*** Opening Data extract ***
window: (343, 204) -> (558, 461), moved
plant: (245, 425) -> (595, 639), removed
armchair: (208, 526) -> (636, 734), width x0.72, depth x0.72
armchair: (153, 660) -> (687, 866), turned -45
*** Closing Data extract ***
*** Opening Data extract ***
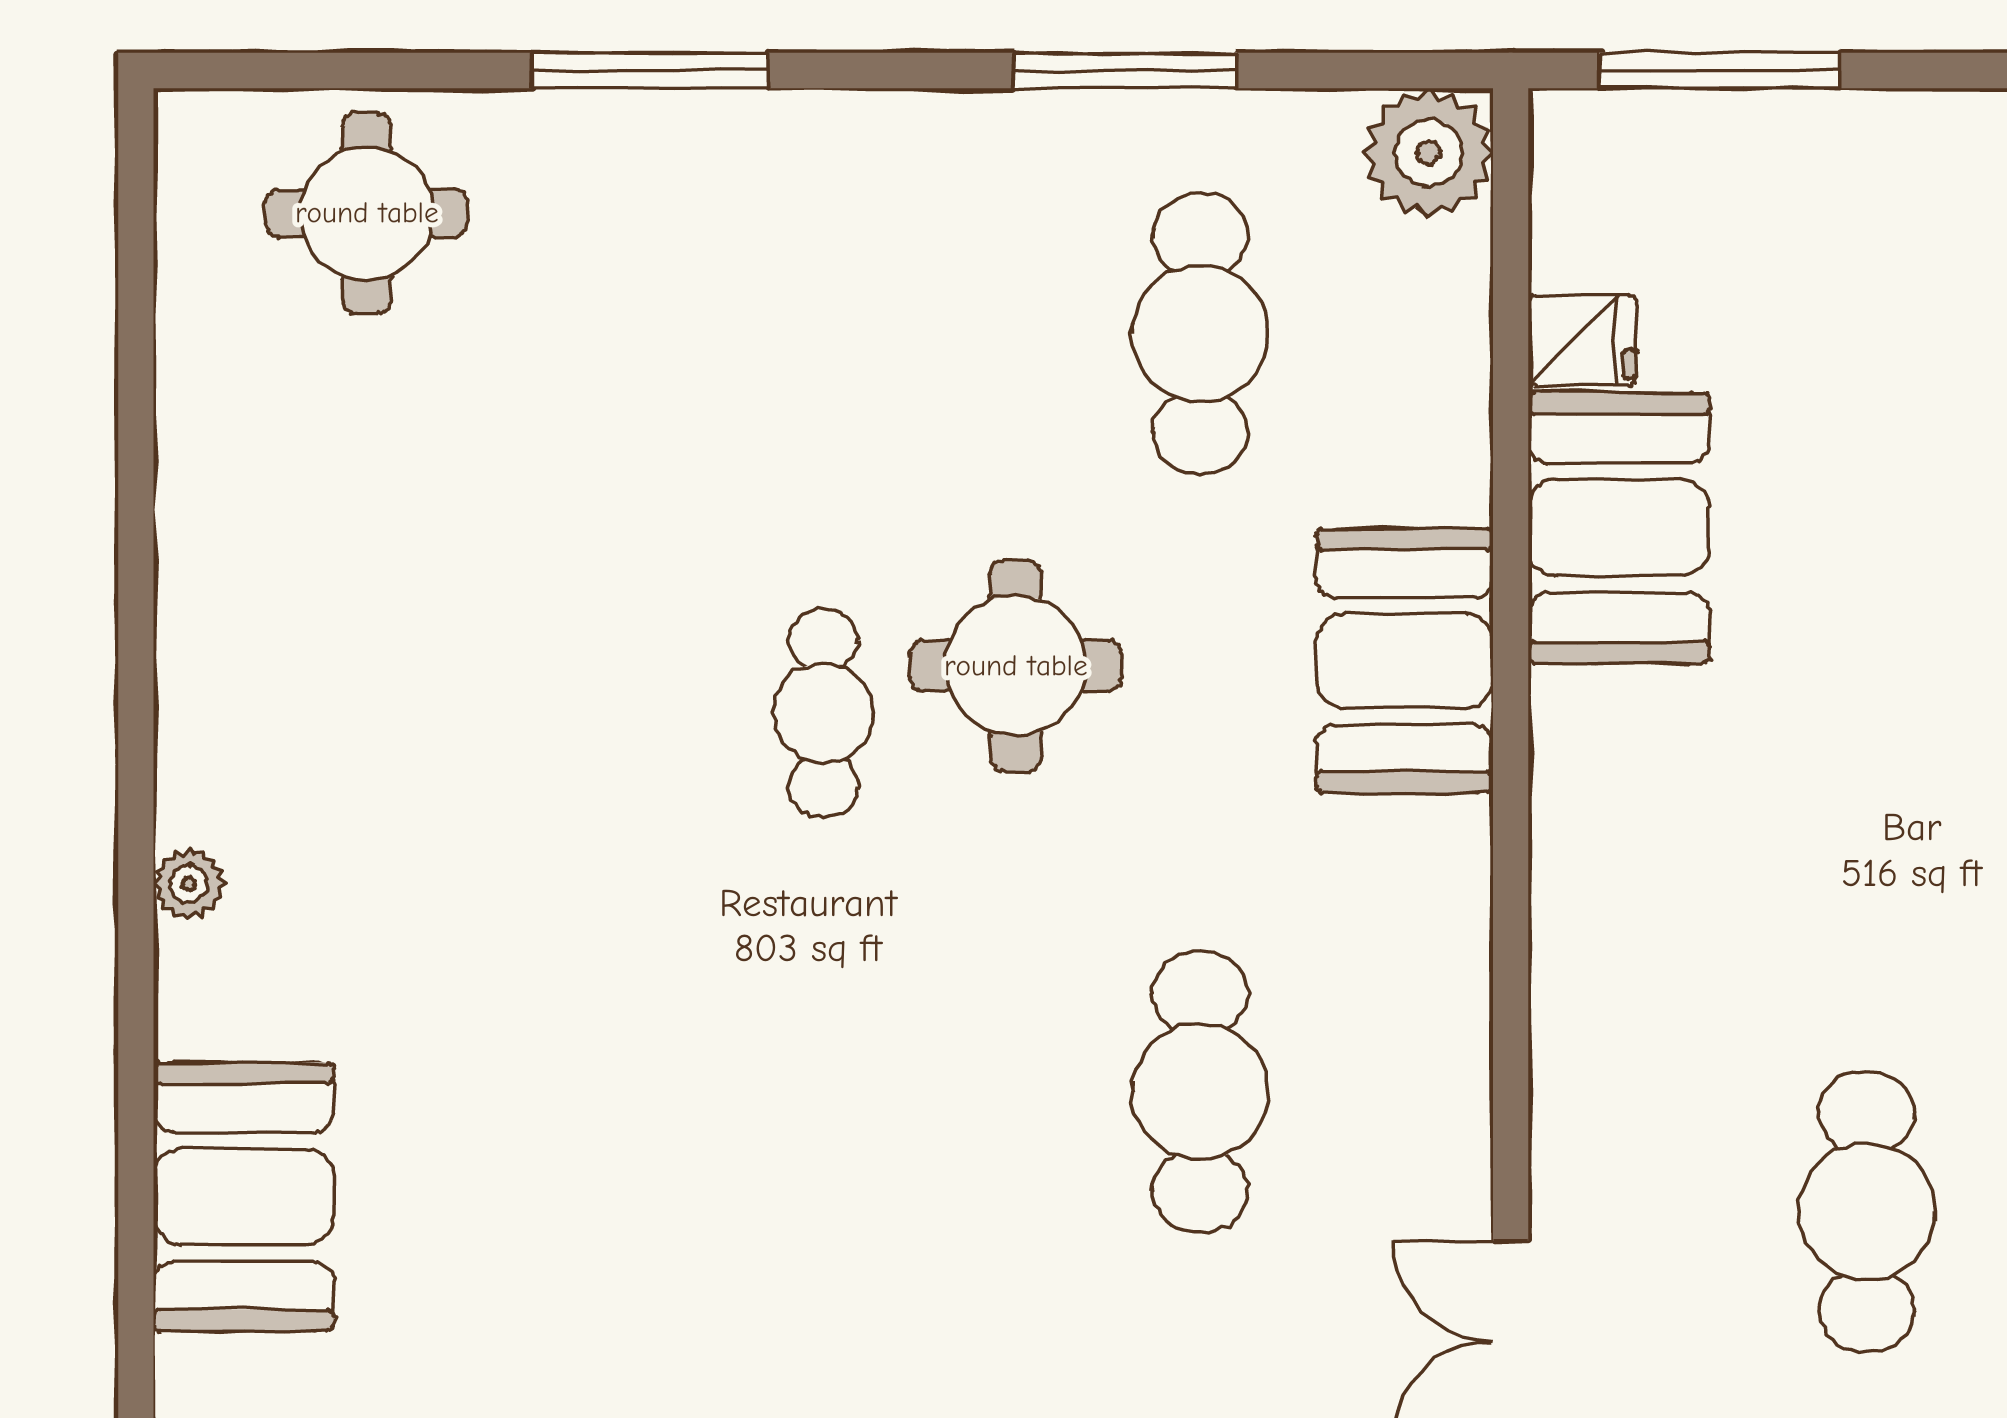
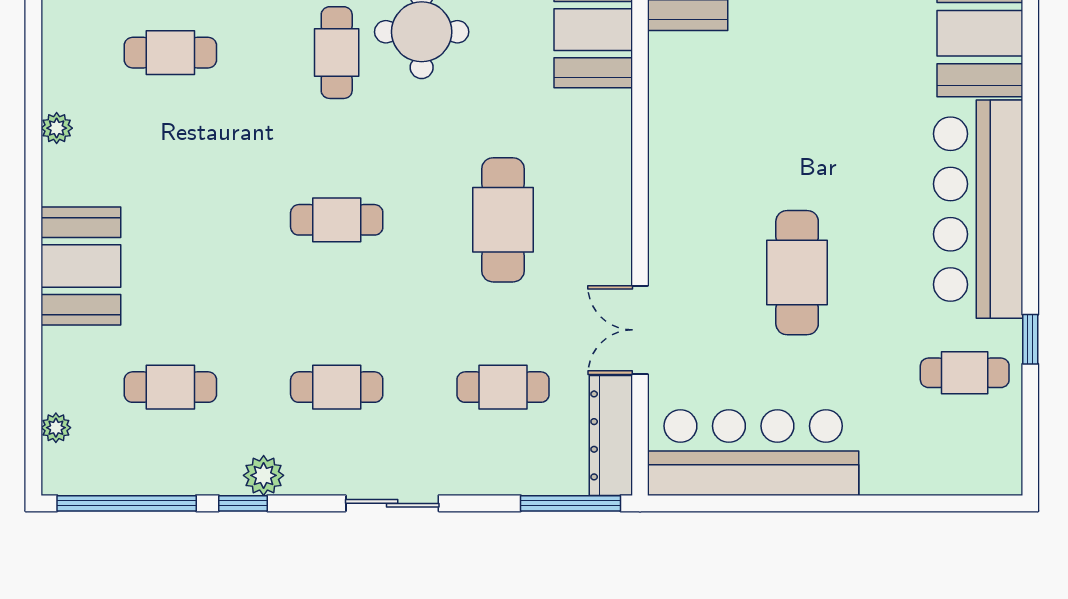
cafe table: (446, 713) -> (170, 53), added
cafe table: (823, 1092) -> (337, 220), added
*** Closing Data extract ***
▶ **To-do item**: Return each line of the data that contains the string "cafe".

▶ **Answer to this problem**:
cafe table: (446, 713) -> (170, 53), added
cafe table: (823, 1092) -> (337, 220), added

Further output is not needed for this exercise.